Assignment | Present the lines below as a Markdown table with the columns "Row" and "Line text," numbering each row. Omit blank lines and the pictures.

****

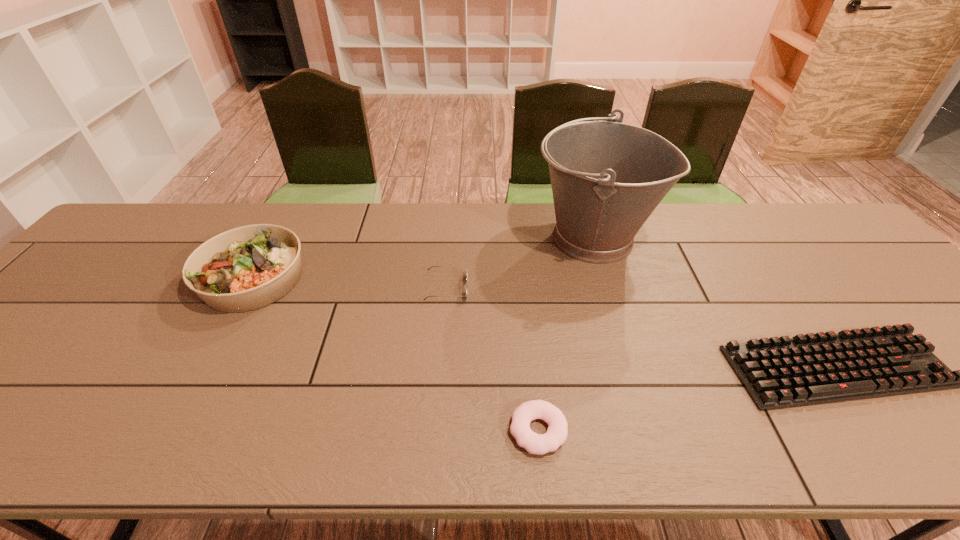
Image resolution: width=960 pixels, height=540 pixels. Identify the location of bucket. pos(607,177).

You are a GUI agent. You are given a task and a screenshot of the screen. Output one action in this format:
    pyautogui.click(x=<x>, y=<y>)
    Task: Click on the second tallest object
    The image size is (960, 540).
    Given the screenshot: What is the action you would take?
    pyautogui.click(x=249, y=267)

At what (x,y) coordinates should I click in order to perform the action: click on the leftmost object. Please return your answer as a coordinate pair (x, y). Looking at the image, I should click on (249, 267).

Locate an element on the screen. The height and width of the screenshot is (540, 960). the second object from left to right is located at coordinates (433, 266).

Identify the location of the third shortest object. (433, 266).

Identify the location of doughnut. (557, 432).

At what (x,y) coordinates should I click in order to perform the action: click on vacant space situated on the right of the tallest object. Please return your answer as a coordinate pair (x, y). The width and height of the screenshot is (960, 540). Looking at the image, I should click on (707, 238).

Locate an element on the screen. The height and width of the screenshot is (540, 960). blank area located on the right of the leftmost object is located at coordinates (391, 278).

Identify the location of vacant space located on the front-facing side of the third shortest object. The height and width of the screenshot is (540, 960). (614, 287).

Locate an element on the screen. The height and width of the screenshot is (540, 960). vacant area located 0.240m on the left of the doughnut is located at coordinates (388, 430).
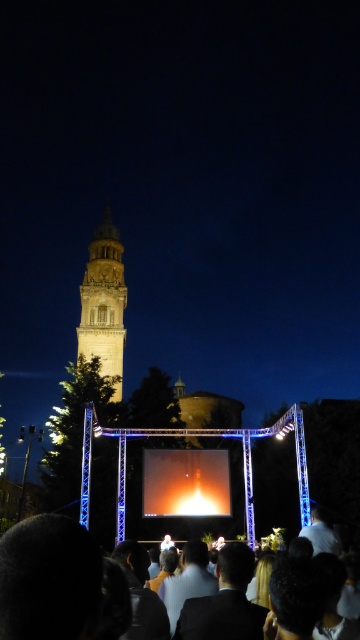
Question: Which of these objects is positioned closest to the light beige stone bell tower at center?

Choices:
 (A) dark suit crowd at lower center
 (B) shiny orange rocket at center

Answer: (B)

Question: Can you confirm if dark suit crowd at lower center is wider than light beige stone bell tower at center?

Choices:
 (A) yes
 (B) no

Answer: (A)

Question: Is light beige stone bell tower at center above shiny orange rocket at center?

Choices:
 (A) yes
 (B) no

Answer: (A)

Question: Observing the image, what is the correct spatial positioning of dark suit crowd at lower center in reference to shiny orange rocket at center?

Choices:
 (A) below
 (B) above

Answer: (A)

Question: Among these points, which one is farthest from the camera?

Choices:
 (A) (212, 512)
 (B) (65, 552)

Answer: (A)

Question: Which of the following is the closest to the observer?

Choices:
 (A) light beige stone bell tower at center
 (B) shiny orange rocket at center

Answer: (B)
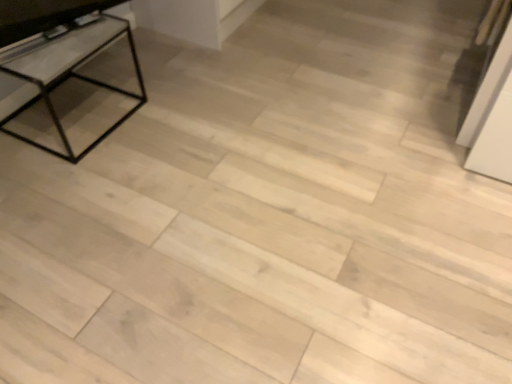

****

Answer section |
| Row | Line text |
|---|---|
| 1 | Image resolution: width=960 pixels, height=540 pixels. Identify the location of bucket. pos(607,177). |
| 2 | You are a GUI agent. You are given a task and a screenshot of the screen. Output one action in this format: |
| 3 |     pyautogui.click(x=<x>, y=<y>) |
| 4 |     Task: Click on the second tallest object |
| 5 |     The image size is (960, 540). |
| 6 |     Given the screenshot: What is the action you would take? |
| 7 |     pyautogui.click(x=249, y=267) |
| 8 | At what (x,y) coordinates should I click in order to perform the action: click on the leftmost object. Please return your answer as a coordinate pair (x, y). Looking at the image, I should click on (249, 267). |
| 9 | Locate an element on the screen. The height and width of the screenshot is (540, 960). the second object from left to right is located at coordinates (433, 266). |
| 10 | Identify the location of the third shortest object. (433, 266). |
| 11 | Identify the location of doughnut. (557, 432). |
| 12 | At what (x,y) coordinates should I click in order to perform the action: click on vacant space situated on the right of the tallest object. Please return your answer as a coordinate pair (x, y). The width and height of the screenshot is (960, 540). Looking at the image, I should click on (707, 238). |
| 13 | Locate an element on the screen. The height and width of the screenshot is (540, 960). blank area located on the right of the leftmost object is located at coordinates (391, 278). |
| 14 | Identify the location of vacant space located on the front-facing side of the third shortest object. The height and width of the screenshot is (540, 960). (614, 287). |
| 15 | Locate an element on the screen. The height and width of the screenshot is (540, 960). vacant area located 0.240m on the left of the doughnut is located at coordinates (388, 430). |
| 16 | Question: Which of these objects is positioned closest to the light beige stone bell tower at center? |
| 17 | Choices: |
| 18 |  (A) dark suit crowd at lower center |
| 19 |  (B) shiny orange rocket at center |
| 20 | Answer: (B) |
| 21 | Question: Can you confirm if dark suit crowd at lower center is wider than light beige stone bell tower at center? |
| 22 | Choices: |
| 23 |  (A) yes |
| 24 |  (B) no |
| 25 | Answer: (A) |
| 26 | Question: Is light beige stone bell tower at center above shiny orange rocket at center? |
| 27 | Choices: |
| 28 |  (A) yes |
| 29 |  (B) no |
| 30 | Answer: (A) |
| 31 | Question: Observing the image, what is the correct spatial positioning of dark suit crowd at lower center in reference to shiny orange rocket at center? |
| 32 | Choices: |
| 33 |  (A) below |
| 34 |  (B) above |
| 35 | Answer: (A) |
| 36 | Question: Among these points, which one is farthest from the camera? |
| 37 | Choices: |
| 38 |  (A) (212, 512) |
| 39 |  (B) (65, 552) |
| 40 | Answer: (A) |
| 41 | Question: Which of the following is the closest to the observer? |
| 42 | Choices: |
| 43 |  (A) light beige stone bell tower at center |
| 44 |  (B) shiny orange rocket at center |
| 45 | Answer: (B) |